Directions → Every line of the material must be set down again without alteration.

Material provided →
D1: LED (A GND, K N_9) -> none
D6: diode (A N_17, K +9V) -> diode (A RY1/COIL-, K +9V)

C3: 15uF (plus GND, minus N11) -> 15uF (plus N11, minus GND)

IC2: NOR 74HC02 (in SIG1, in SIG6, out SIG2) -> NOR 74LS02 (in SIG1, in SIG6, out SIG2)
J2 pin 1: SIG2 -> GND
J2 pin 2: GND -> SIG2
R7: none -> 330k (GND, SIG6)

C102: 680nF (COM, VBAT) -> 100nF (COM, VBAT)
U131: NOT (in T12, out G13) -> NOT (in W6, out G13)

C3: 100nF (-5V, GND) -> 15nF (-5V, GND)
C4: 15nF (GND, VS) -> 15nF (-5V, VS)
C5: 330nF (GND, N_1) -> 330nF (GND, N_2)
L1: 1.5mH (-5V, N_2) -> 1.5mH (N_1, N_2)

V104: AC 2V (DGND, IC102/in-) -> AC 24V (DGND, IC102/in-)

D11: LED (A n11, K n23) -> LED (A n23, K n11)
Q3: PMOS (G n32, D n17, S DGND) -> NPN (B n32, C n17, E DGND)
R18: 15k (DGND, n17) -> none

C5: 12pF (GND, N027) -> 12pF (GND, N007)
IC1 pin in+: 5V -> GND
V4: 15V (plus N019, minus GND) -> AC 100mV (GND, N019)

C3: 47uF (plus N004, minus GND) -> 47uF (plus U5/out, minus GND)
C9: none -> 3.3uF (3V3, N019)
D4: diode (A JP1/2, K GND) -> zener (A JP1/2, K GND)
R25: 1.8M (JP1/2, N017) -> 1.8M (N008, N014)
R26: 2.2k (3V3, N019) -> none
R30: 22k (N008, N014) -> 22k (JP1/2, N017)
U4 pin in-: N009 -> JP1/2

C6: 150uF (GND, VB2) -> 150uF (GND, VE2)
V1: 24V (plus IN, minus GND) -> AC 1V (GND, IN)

Exercise response →
D1: LED (A GND, K N_9) -> none
D6: diode (A N_17, K +9V) -> diode (A RY1/COIL-, K +9V)

C3: 15uF (plus GND, minus N11) -> 15uF (plus N11, minus GND)

IC2: NOR 74HC02 (in SIG1, in SIG6, out SIG2) -> NOR 74LS02 (in SIG1, in SIG6, out SIG2)
J2 pin 1: SIG2 -> GND
J2 pin 2: GND -> SIG2
R7: none -> 330k (GND, SIG6)

C102: 680nF (COM, VBAT) -> 100nF (COM, VBAT)
U131: NOT (in T12, out G13) -> NOT (in W6, out G13)

C3: 100nF (-5V, GND) -> 15nF (-5V, GND)
C4: 15nF (GND, VS) -> 15nF (-5V, VS)
C5: 330nF (GND, N_1) -> 330nF (GND, N_2)
L1: 1.5mH (-5V, N_2) -> 1.5mH (N_1, N_2)

V104: AC 2V (DGND, IC102/in-) -> AC 24V (DGND, IC102/in-)

D11: LED (A n11, K n23) -> LED (A n23, K n11)
Q3: PMOS (G n32, D n17, S DGND) -> NPN (B n32, C n17, E DGND)
R18: 15k (DGND, n17) -> none

C5: 12pF (GND, N027) -> 12pF (GND, N007)
IC1 pin in+: 5V -> GND
V4: 15V (plus N019, minus GND) -> AC 100mV (GND, N019)

C3: 47uF (plus N004, minus GND) -> 47uF (plus U5/out, minus GND)
C9: none -> 3.3uF (3V3, N019)
D4: diode (A JP1/2, K GND) -> zener (A JP1/2, K GND)
R25: 1.8M (JP1/2, N017) -> 1.8M (N008, N014)
R26: 2.2k (3V3, N019) -> none
R30: 22k (N008, N014) -> 22k (JP1/2, N017)
U4 pin in-: N009 -> JP1/2

C6: 150uF (GND, VB2) -> 150uF (GND, VE2)
V1: 24V (plus IN, minus GND) -> AC 1V (GND, IN)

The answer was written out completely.